* **EXERCISE BRIEF**:
Nothing other than an exact copy of the records should be returned.

* **PROVIDED MATERIAL**:

----

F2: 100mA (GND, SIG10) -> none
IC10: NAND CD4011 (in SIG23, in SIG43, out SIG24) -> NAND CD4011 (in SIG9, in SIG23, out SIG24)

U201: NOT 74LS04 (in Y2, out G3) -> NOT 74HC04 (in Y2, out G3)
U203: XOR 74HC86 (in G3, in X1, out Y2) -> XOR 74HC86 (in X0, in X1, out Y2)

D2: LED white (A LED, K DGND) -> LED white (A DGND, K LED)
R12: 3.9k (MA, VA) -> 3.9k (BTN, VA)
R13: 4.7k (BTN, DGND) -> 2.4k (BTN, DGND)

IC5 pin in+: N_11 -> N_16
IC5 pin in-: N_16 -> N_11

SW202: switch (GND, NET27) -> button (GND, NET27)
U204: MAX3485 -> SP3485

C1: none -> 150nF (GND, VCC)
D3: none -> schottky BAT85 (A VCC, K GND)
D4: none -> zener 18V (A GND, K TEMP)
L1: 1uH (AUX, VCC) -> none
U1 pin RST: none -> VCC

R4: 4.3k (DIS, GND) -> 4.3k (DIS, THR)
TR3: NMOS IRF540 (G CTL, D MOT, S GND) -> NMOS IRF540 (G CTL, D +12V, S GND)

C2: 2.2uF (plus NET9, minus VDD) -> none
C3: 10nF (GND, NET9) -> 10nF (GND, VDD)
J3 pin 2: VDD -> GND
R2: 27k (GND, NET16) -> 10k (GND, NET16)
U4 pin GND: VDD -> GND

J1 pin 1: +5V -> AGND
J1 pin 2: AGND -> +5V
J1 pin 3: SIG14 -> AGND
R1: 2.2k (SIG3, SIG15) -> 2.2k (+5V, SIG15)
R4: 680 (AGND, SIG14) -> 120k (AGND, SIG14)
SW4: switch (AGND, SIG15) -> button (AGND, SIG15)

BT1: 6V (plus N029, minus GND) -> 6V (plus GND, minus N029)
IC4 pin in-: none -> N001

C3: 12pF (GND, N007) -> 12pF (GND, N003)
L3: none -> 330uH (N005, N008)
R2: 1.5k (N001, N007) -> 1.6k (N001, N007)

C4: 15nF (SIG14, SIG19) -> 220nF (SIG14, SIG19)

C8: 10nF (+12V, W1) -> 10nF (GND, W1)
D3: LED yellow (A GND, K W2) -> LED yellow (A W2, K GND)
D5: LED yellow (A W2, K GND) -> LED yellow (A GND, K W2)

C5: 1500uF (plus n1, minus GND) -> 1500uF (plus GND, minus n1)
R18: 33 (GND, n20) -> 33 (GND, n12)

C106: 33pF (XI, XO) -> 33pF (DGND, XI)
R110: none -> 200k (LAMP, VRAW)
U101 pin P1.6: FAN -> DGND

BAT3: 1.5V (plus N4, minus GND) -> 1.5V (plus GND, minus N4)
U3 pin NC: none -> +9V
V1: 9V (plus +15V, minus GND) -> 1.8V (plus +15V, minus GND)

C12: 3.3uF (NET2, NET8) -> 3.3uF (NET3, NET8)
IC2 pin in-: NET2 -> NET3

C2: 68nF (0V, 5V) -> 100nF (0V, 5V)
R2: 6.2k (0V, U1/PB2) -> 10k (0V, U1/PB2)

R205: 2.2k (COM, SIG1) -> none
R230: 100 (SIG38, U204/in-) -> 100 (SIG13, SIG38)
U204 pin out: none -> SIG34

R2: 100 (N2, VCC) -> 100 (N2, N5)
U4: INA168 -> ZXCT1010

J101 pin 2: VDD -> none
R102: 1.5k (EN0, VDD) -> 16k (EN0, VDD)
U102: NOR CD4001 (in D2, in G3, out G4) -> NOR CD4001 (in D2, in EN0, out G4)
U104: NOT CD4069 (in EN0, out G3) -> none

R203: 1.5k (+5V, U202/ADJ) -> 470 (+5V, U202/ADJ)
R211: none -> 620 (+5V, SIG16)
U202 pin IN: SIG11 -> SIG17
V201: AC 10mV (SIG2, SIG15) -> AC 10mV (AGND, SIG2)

----

* **WRITTEN RESPONSE**:
F2: 100mA (GND, SIG10) -> none
IC10: NAND CD4011 (in SIG23, in SIG43, out SIG24) -> NAND CD4011 (in SIG9, in SIG23, out SIG24)

U201: NOT 74LS04 (in Y2, out G3) -> NOT 74HC04 (in Y2, out G3)
U203: XOR 74HC86 (in G3, in X1, out Y2) -> XOR 74HC86 (in X0, in X1, out Y2)

D2: LED white (A LED, K DGND) -> LED white (A DGND, K LED)
R12: 3.9k (MA, VA) -> 3.9k (BTN, VA)
R13: 4.7k (BTN, DGND) -> 2.4k (BTN, DGND)

IC5 pin in+: N_11 -> N_16
IC5 pin in-: N_16 -> N_11

SW202: switch (GND, NET27) -> button (GND, NET27)
U204: MAX3485 -> SP3485

C1: none -> 150nF (GND, VCC)
D3: none -> schottky BAT85 (A VCC, K GND)
D4: none -> zener 18V (A GND, K TEMP)
L1: 1uH (AUX, VCC) -> none
U1 pin RST: none -> VCC

R4: 4.3k (DIS, GND) -> 4.3k (DIS, THR)
TR3: NMOS IRF540 (G CTL, D MOT, S GND) -> NMOS IRF540 (G CTL, D +12V, S GND)

C2: 2.2uF (plus NET9, minus VDD) -> none
C3: 10nF (GND, NET9) -> 10nF (GND, VDD)
J3 pin 2: VDD -> GND
R2: 27k (GND, NET16) -> 10k (GND, NET16)
U4 pin GND: VDD -> GND

J1 pin 1: +5V -> AGND
J1 pin 2: AGND -> +5V
J1 pin 3: SIG14 -> AGND
R1: 2.2k (SIG3, SIG15) -> 2.2k (+5V, SIG15)
R4: 680 (AGND, SIG14) -> 120k (AGND, SIG14)
SW4: switch (AGND, SIG15) -> button (AGND, SIG15)

BT1: 6V (plus N029, minus GND) -> 6V (plus GND, minus N029)
IC4 pin in-: none -> N001

C3: 12pF (GND, N007) -> 12pF (GND, N003)
L3: none -> 330uH (N005, N008)
R2: 1.5k (N001, N007) -> 1.6k (N001, N007)

C4: 15nF (SIG14, SIG19) -> 220nF (SIG14, SIG19)

C8: 10nF (+12V, W1) -> 10nF (GND, W1)
D3: LED yellow (A GND, K W2) -> LED yellow (A W2, K GND)
D5: LED yellow (A W2, K GND) -> LED yellow (A GND, K W2)

C5: 1500uF (plus n1, minus GND) -> 1500uF (plus GND, minus n1)
R18: 33 (GND, n20) -> 33 (GND, n12)

C106: 33pF (XI, XO) -> 33pF (DGND, XI)
R110: none -> 200k (LAMP, VRAW)
U101 pin P1.6: FAN -> DGND

BAT3: 1.5V (plus N4, minus GND) -> 1.5V (plus GND, minus N4)
U3 pin NC: none -> +9V
V1: 9V (plus +15V, minus GND) -> 1.8V (plus +15V, minus GND)

C12: 3.3uF (NET2, NET8) -> 3.3uF (NET3, NET8)
IC2 pin in-: NET2 -> NET3

C2: 68nF (0V, 5V) -> 100nF (0V, 5V)
R2: 6.2k (0V, U1/PB2) -> 10k (0V, U1/PB2)

R205: 2.2k (COM, SIG1) -> none
R230: 100 (SIG38, U204/in-) -> 100 (SIG13, SIG38)
U204 pin out: none -> SIG34

R2: 100 (N2, VCC) -> 100 (N2, N5)
U4: INA168 -> ZXCT1010

J101 pin 2: VDD -> none
R102: 1.5k (EN0, VDD) -> 16k (EN0, VDD)
U102: NOR CD4001 (in D2, in G3, out G4) -> NOR CD4001 (in D2, in EN0, out G4)
U104: NOT CD4069 (in EN0, out G3) -> none

R203: 1.5k (+5V, U202/ADJ) -> 470 (+5V, U202/ADJ)
R211: none -> 620 (+5V, SIG16)
U202 pin IN: SIG11 -> SIG17
V201: AC 10mV (SIG2, SIG15) -> AC 10mV (AGND, SIG2)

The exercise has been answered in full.